======== Dataset extract ========

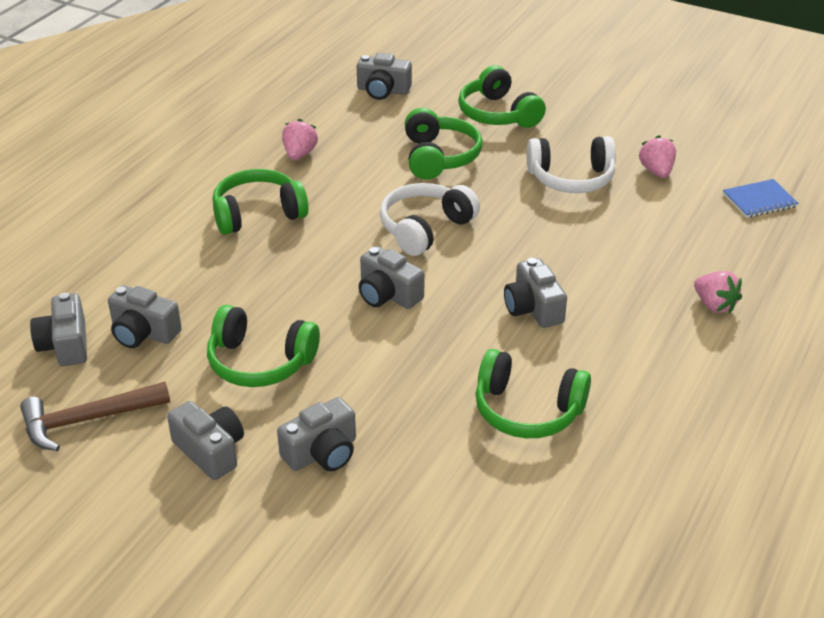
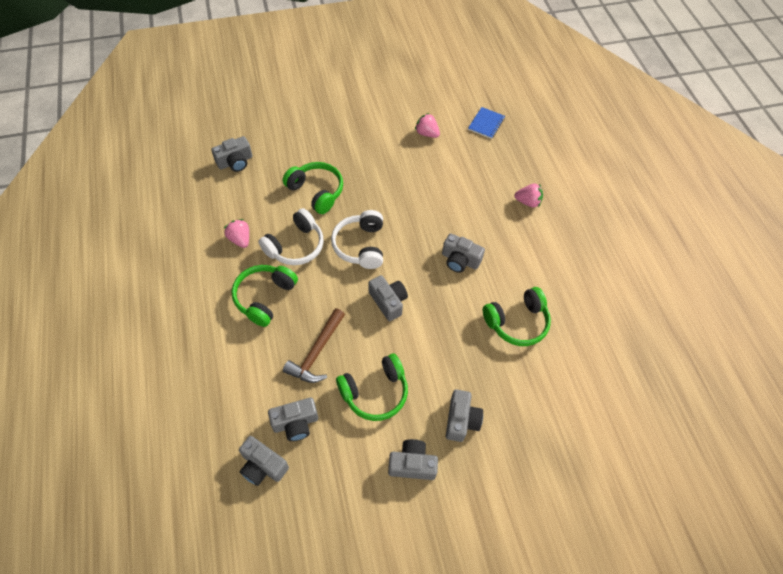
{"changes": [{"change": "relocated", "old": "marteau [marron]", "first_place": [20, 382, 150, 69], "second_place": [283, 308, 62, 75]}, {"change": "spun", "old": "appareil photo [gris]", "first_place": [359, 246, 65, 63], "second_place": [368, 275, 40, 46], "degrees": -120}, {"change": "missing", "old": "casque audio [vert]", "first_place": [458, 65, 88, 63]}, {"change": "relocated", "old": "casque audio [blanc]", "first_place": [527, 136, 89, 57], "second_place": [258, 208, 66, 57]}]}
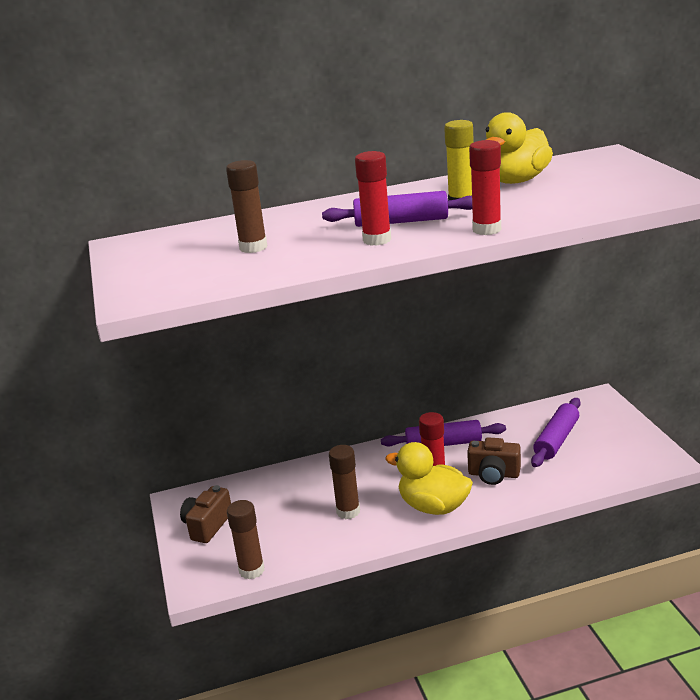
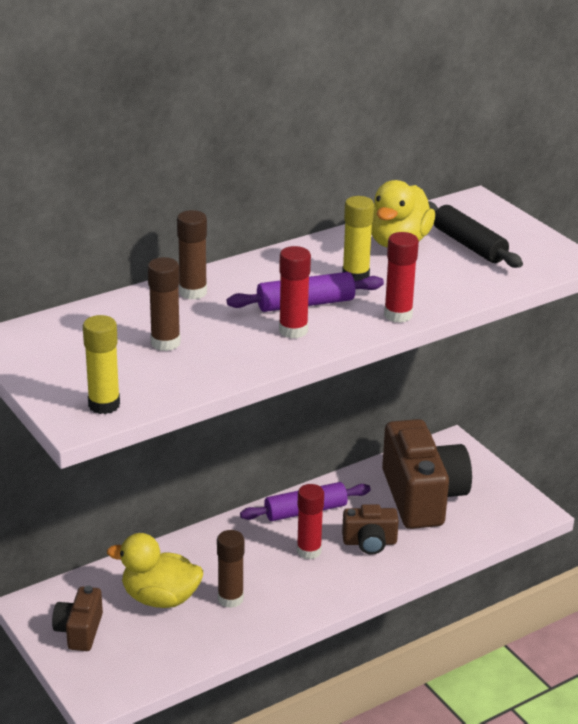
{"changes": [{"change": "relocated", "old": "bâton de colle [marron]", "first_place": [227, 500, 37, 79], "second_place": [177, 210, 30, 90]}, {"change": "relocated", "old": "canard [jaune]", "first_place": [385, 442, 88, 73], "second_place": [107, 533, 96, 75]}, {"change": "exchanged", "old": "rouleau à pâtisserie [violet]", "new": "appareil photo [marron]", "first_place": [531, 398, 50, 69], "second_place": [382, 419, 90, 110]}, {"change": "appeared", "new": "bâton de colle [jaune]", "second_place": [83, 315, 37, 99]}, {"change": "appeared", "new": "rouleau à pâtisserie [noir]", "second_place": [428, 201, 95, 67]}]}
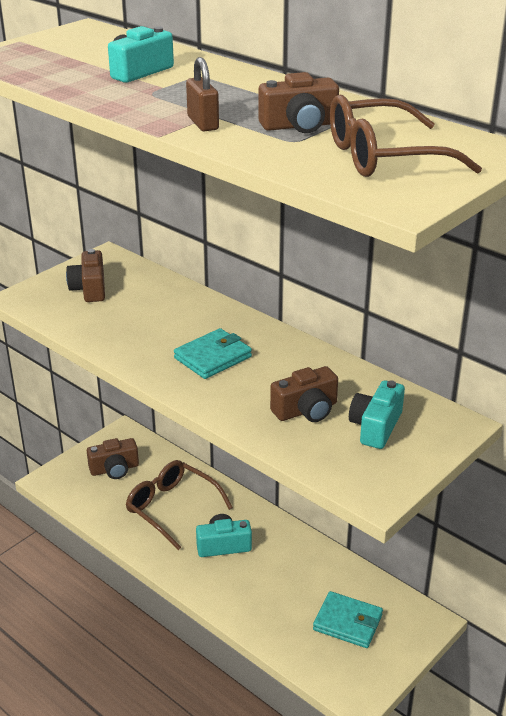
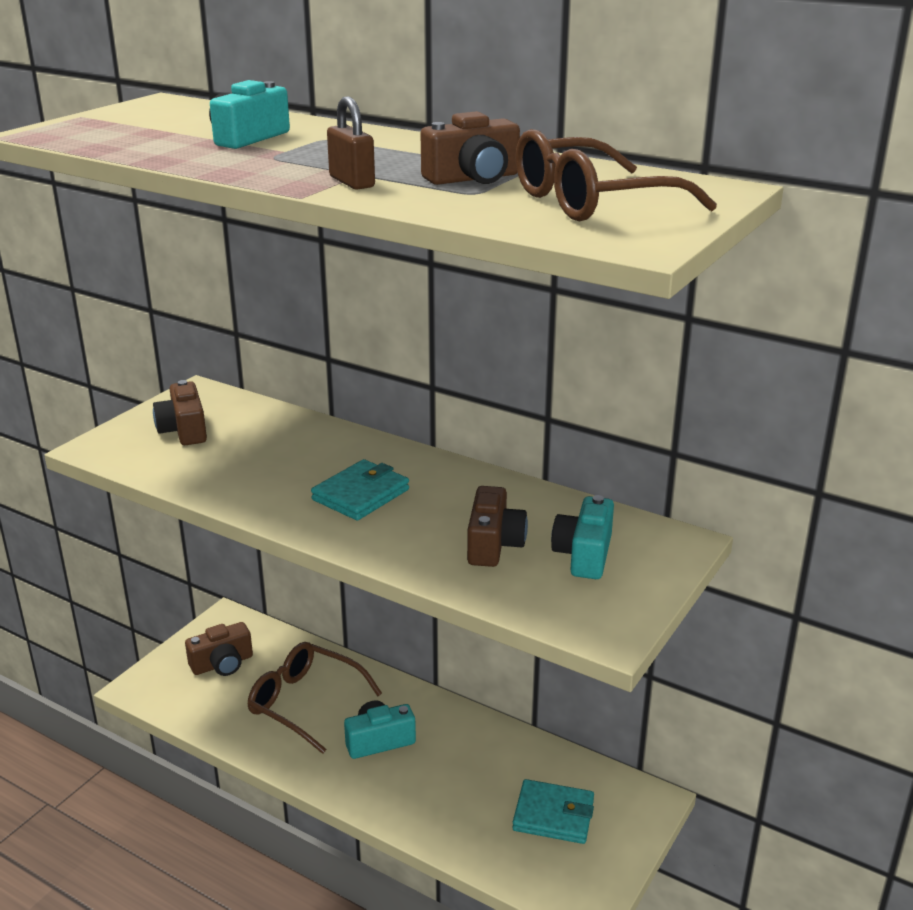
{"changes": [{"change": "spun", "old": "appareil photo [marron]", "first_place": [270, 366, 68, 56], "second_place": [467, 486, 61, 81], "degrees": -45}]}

========

Assignment: Keeping every word as it is, write out all the data and omit the pictures.

Exercise output:
{"changes": [{"change": "relocated", "old": "marteau [marron]", "first_place": [20, 382, 150, 69], "second_place": [283, 308, 62, 75]}, {"change": "spun", "old": "appareil photo [gris]", "first_place": [359, 246, 65, 63], "second_place": [368, 275, 40, 46], "degrees": -120}, {"change": "missing", "old": "casque audio [vert]", "first_place": [458, 65, 88, 63]}, {"change": "relocated", "old": "casque audio [blanc]", "first_place": [527, 136, 89, 57], "second_place": [258, 208, 66, 57]}]}
{"changes": [{"change": "relocated", "old": "bâton de colle [marron]", "first_place": [227, 500, 37, 79], "second_place": [177, 210, 30, 90]}, {"change": "relocated", "old": "canard [jaune]", "first_place": [385, 442, 88, 73], "second_place": [107, 533, 96, 75]}, {"change": "exchanged", "old": "rouleau à pâtisserie [violet]", "new": "appareil photo [marron]", "first_place": [531, 398, 50, 69], "second_place": [382, 419, 90, 110]}, {"change": "appeared", "new": "bâton de colle [jaune]", "second_place": [83, 315, 37, 99]}, {"change": "appeared", "new": "rouleau à pâtisserie [noir]", "second_place": [428, 201, 95, 67]}]}
{"changes": [{"change": "spun", "old": "appareil photo [marron]", "first_place": [270, 366, 68, 56], "second_place": [467, 486, 61, 81], "degrees": -45}]}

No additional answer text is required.